### Work to complete
The copy must run from the line containing "yellow tile E1" through the final line of the records, both included, exactly as written. It should contain no pictures.

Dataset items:
┄┄┄┄┄┄┄┄┄┄

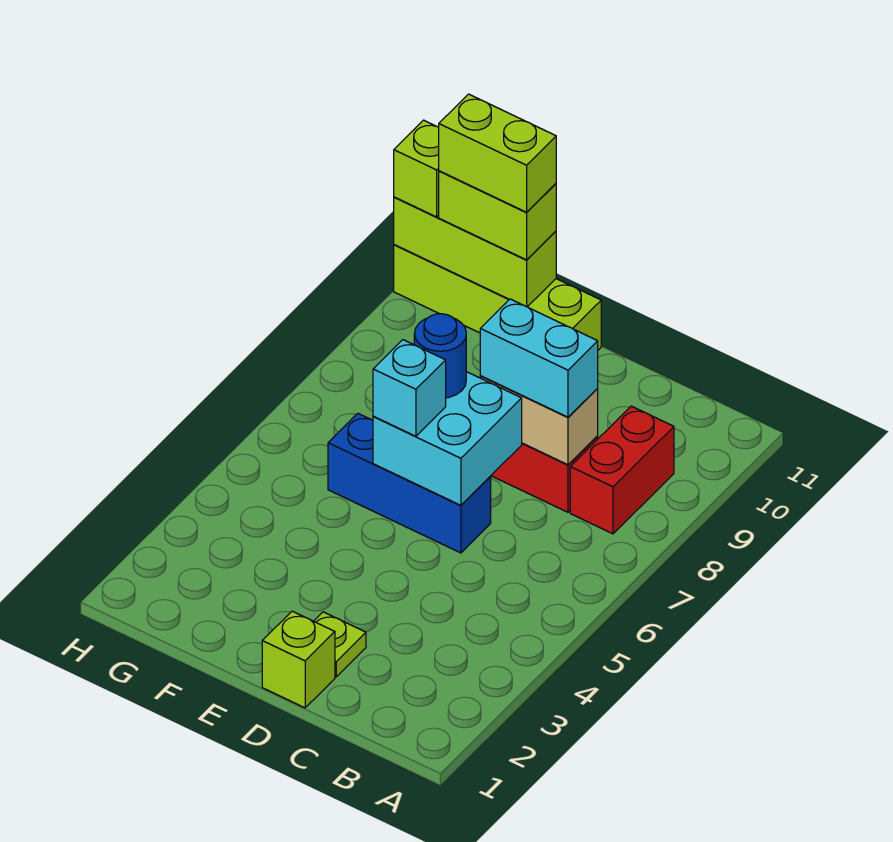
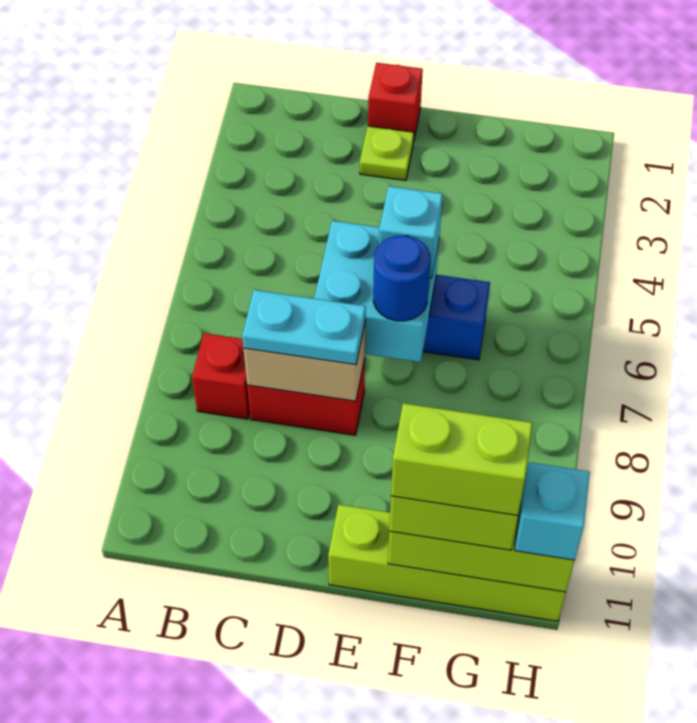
red brick B8:B9 level 1 -> red brick B8 level 1
cyan brick C8:D8 level 3 -> cyan plate C8:D8 level 3
lime brick D1 level 1 -> red brick D1 level 1
lime brick H11 level 3 -> cyan brick H11 level 3

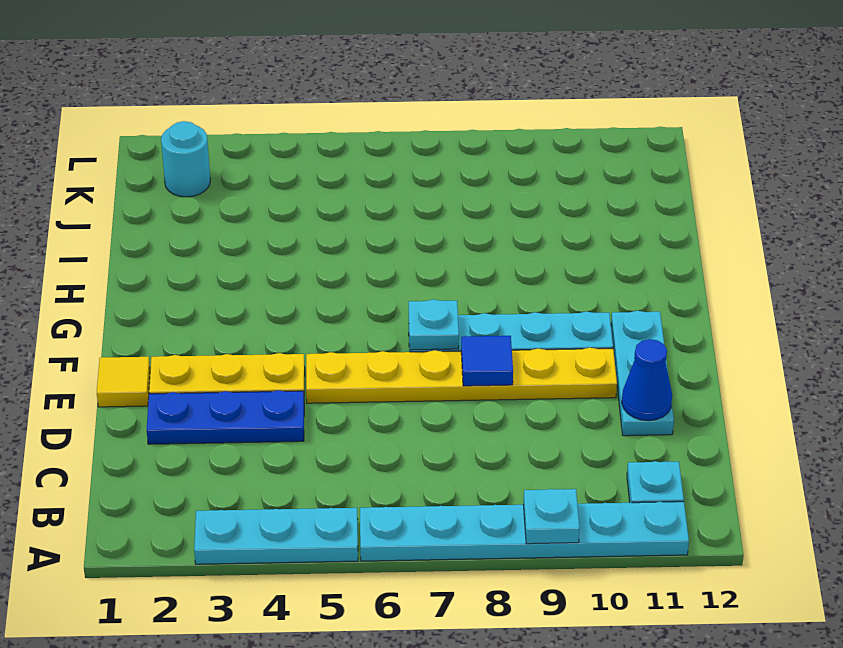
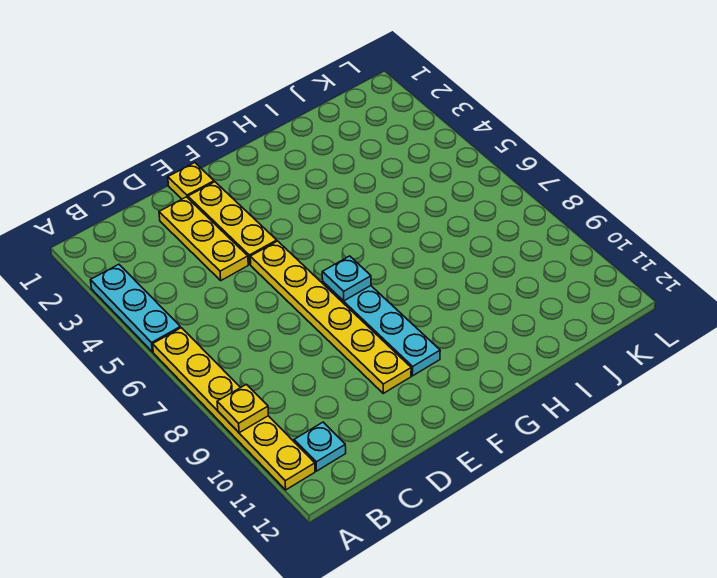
cyan plate A6:A11 level 1 -> yellow plate A6:A11 level 1
cyan plate A9 level 2 -> yellow plate A9 level 2
blue plate D2:D4 level 1 -> yellow plate D2:D4 level 1
cyan plate D11:F11 level 1 -> none
blue cone D11 level 2 -> none
yellow tile E1 level 1 -> yellow plate E1 level 1
blue tile E8 level 2 -> none
cyan round brick K2 level 1 -> none

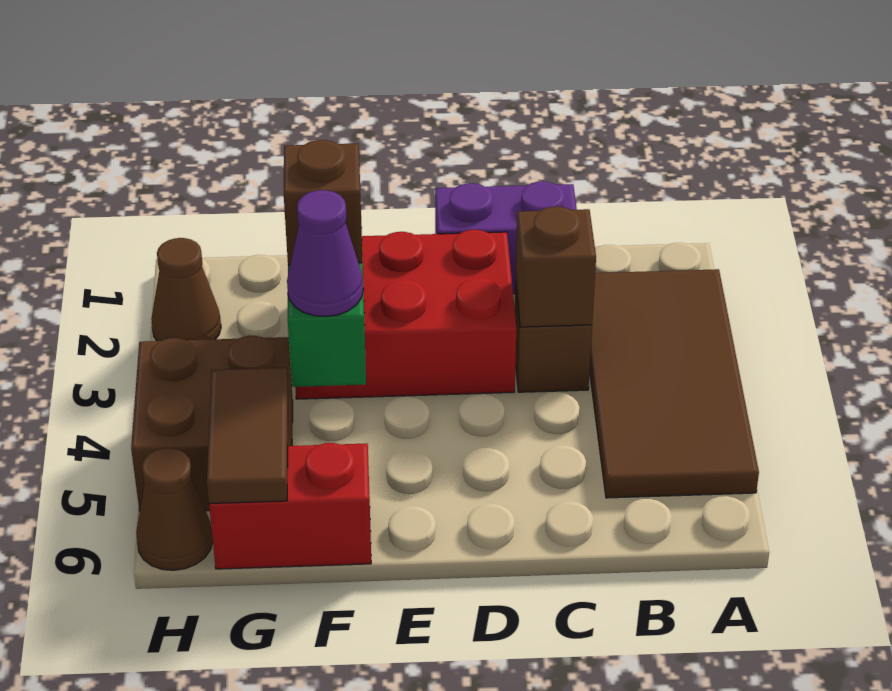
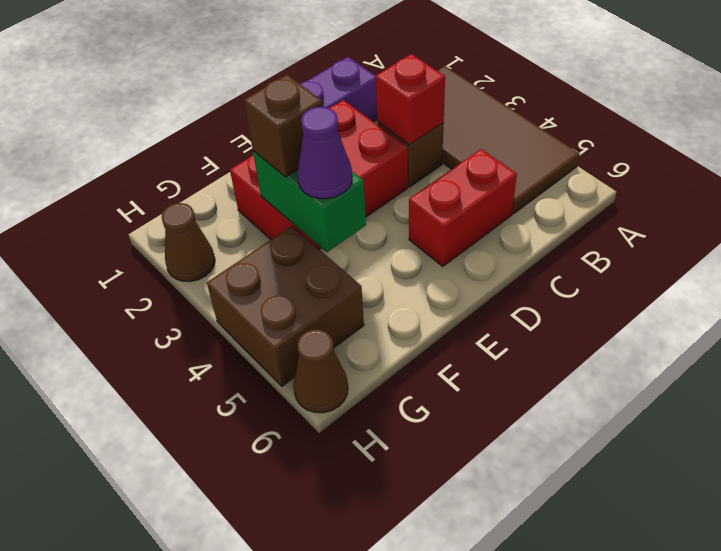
brown brick C3 level 2 -> red brick C3 level 2
red brick F6:G6 level 1 -> red brick C5:D5 level 1
brown tile G5:G6 level 2 -> none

┄┄┄┄┄┄┄┄┄┄

### Task answer
yellow tile E1 level 1 -> yellow plate E1 level 1
blue tile E8 level 2 -> none
cyan round brick K2 level 1 -> none

brown brick C3 level 2 -> red brick C3 level 2
red brick F6:G6 level 1 -> red brick C5:D5 level 1
brown tile G5:G6 level 2 -> none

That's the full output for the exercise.